## Work instruction
Your reply should repeat, exactly, the line containing "brown plate D3 level 1 -> none" and the rest of the material after it.

## Stored data
++++++++++

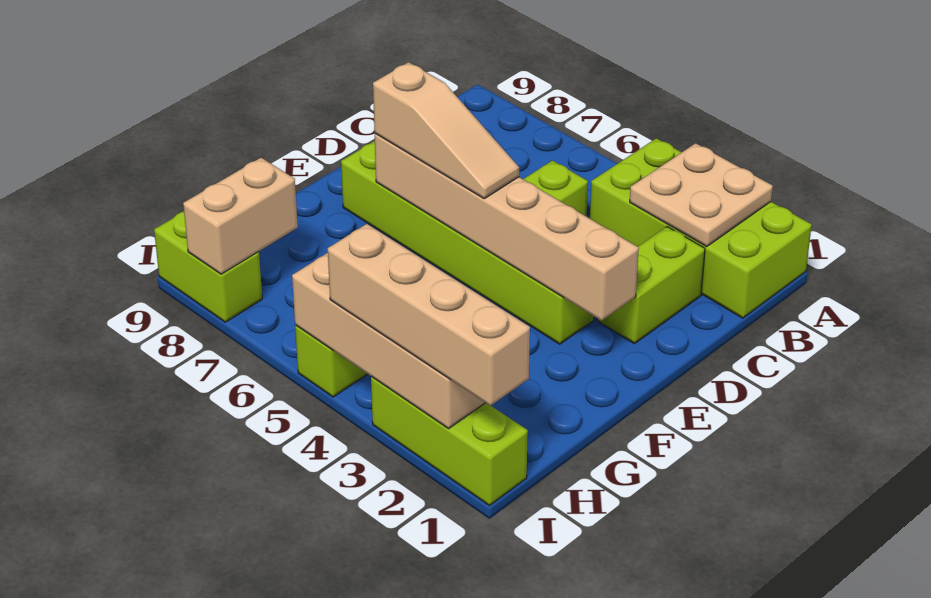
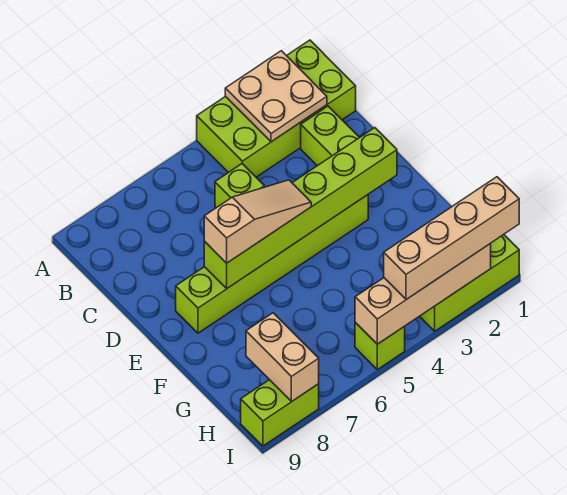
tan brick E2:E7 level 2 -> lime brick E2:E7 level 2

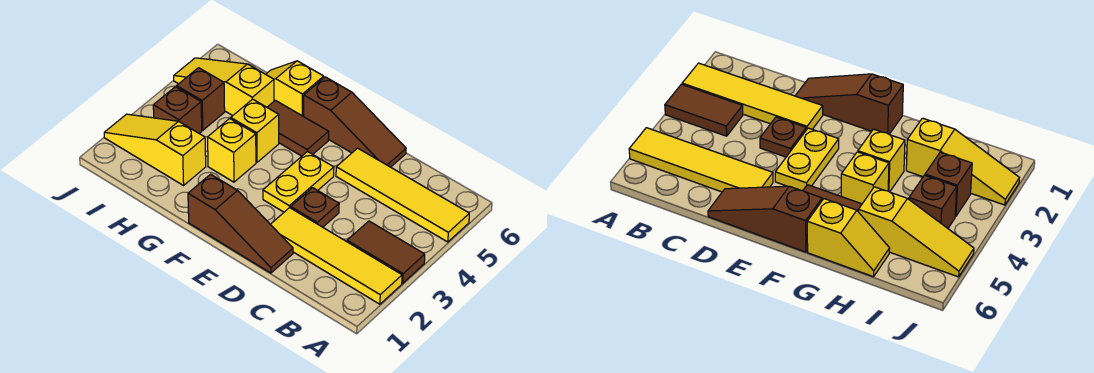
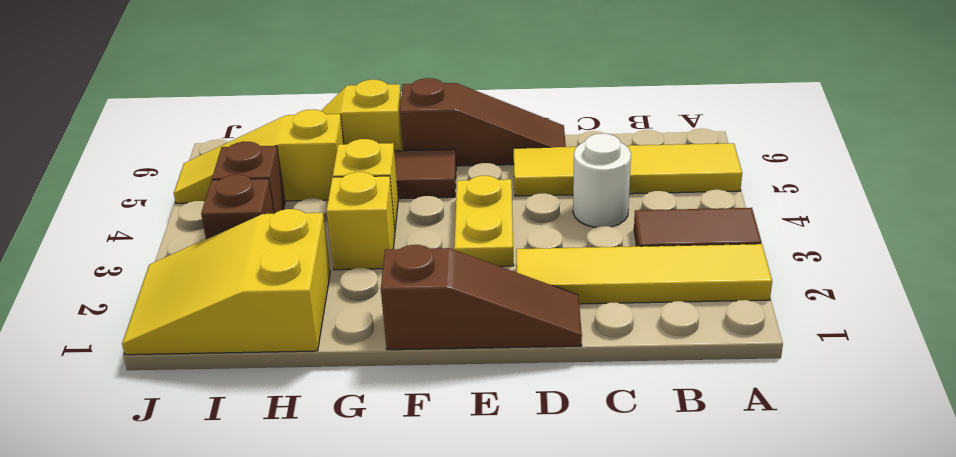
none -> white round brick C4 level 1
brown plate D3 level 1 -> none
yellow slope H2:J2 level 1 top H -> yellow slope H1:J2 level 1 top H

++++++++++

## Expected output
brown plate D3 level 1 -> none
yellow slope H2:J2 level 1 top H -> yellow slope H1:J2 level 1 top H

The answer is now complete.